▸ **Exercise details**
Give the listing again exactly, skipping any pictures it holds.

▸ **Dataset content**
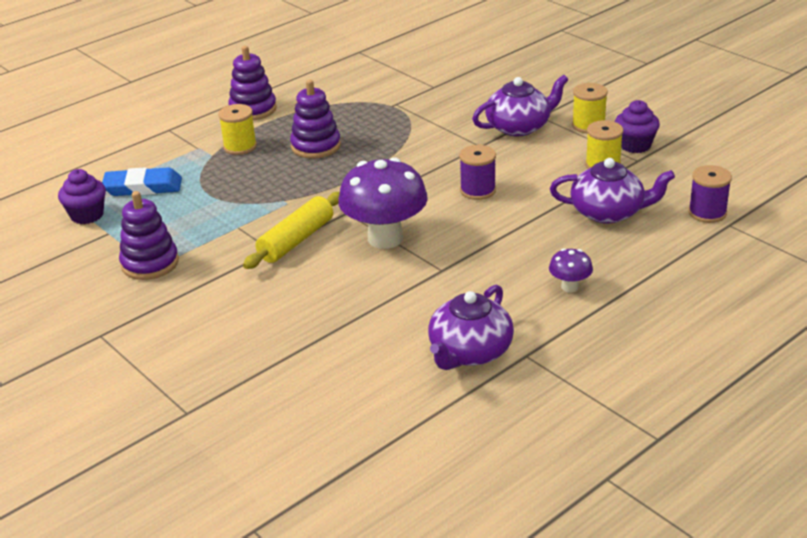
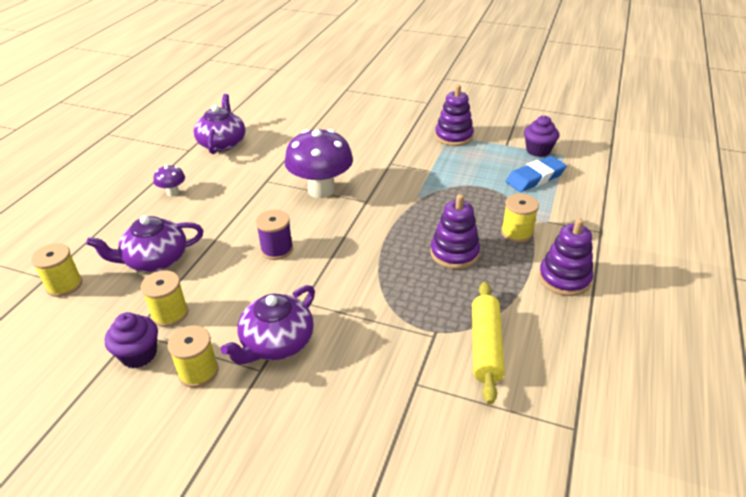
camera: 150 degrees right, 5 degrees up
(296, 240) = (381, 173): yellow rolling pin -> yellow rolling pin (485, 346)
(707, 213) = (64, 285): purple spool -> yellow spool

▸ **Answer section**
camera: 150 degrees right, 5 degrees up
(296, 240) = (381, 173): yellow rolling pin -> yellow rolling pin (485, 346)
(707, 213) = (64, 285): purple spool -> yellow spool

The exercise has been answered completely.